• INPUT DATA
Segment Open
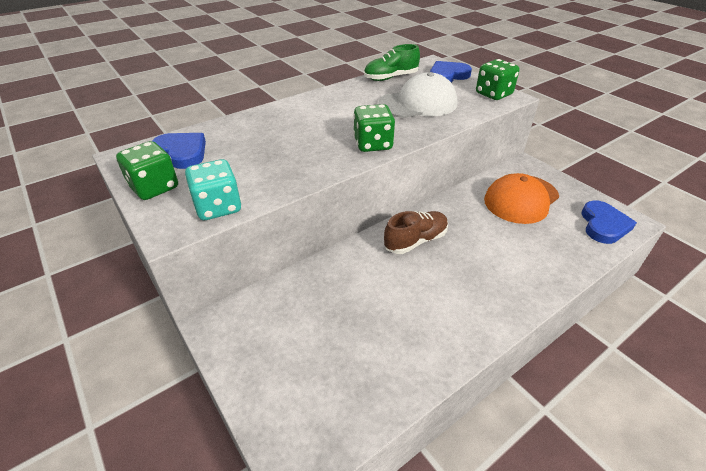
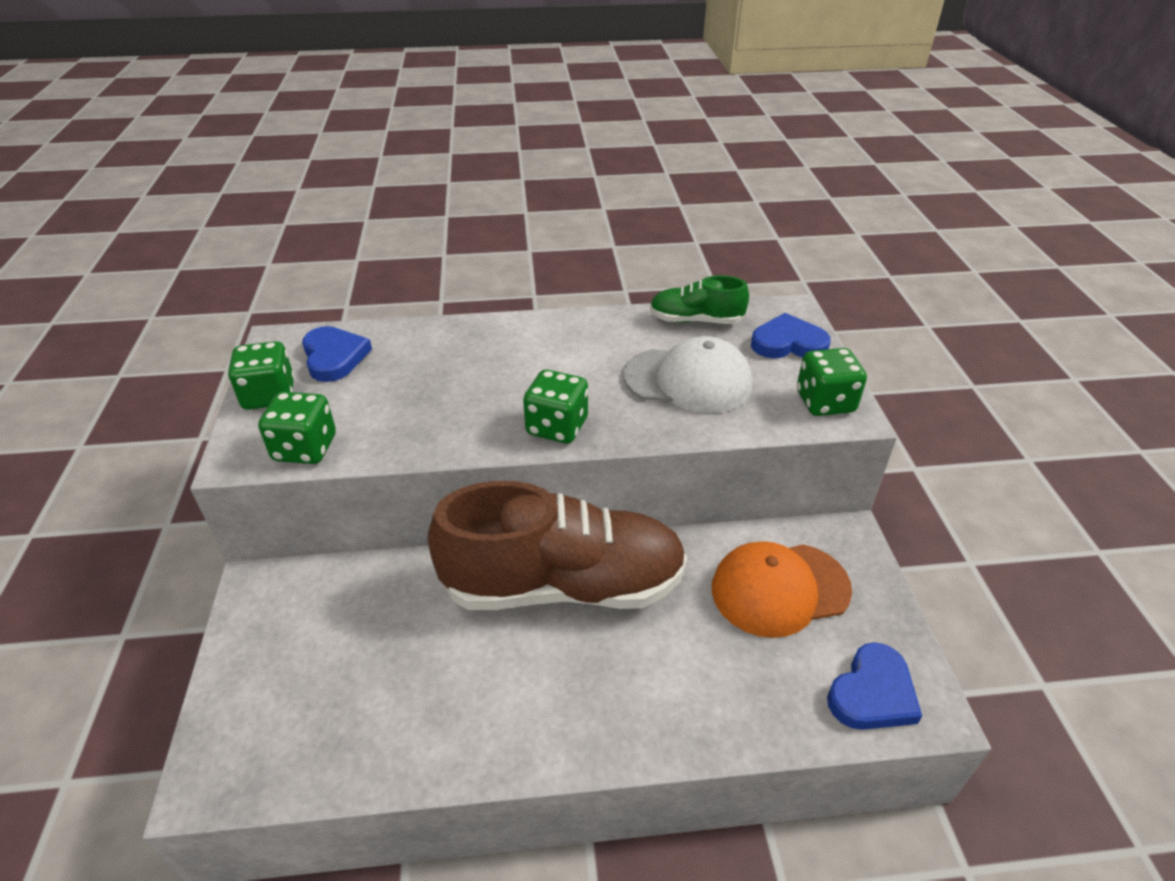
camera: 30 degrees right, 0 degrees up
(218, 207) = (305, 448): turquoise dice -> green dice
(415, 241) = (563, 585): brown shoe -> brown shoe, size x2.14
Segment Closed
• ASSIGNMENT
All of the listing should be transcribed exactly, but none of its images.

• EXERCISE ANSWER
camera: 30 degrees right, 0 degrees up
(218, 207) = (305, 448): turquoise dice -> green dice
(415, 241) = (563, 585): brown shoe -> brown shoe, size x2.14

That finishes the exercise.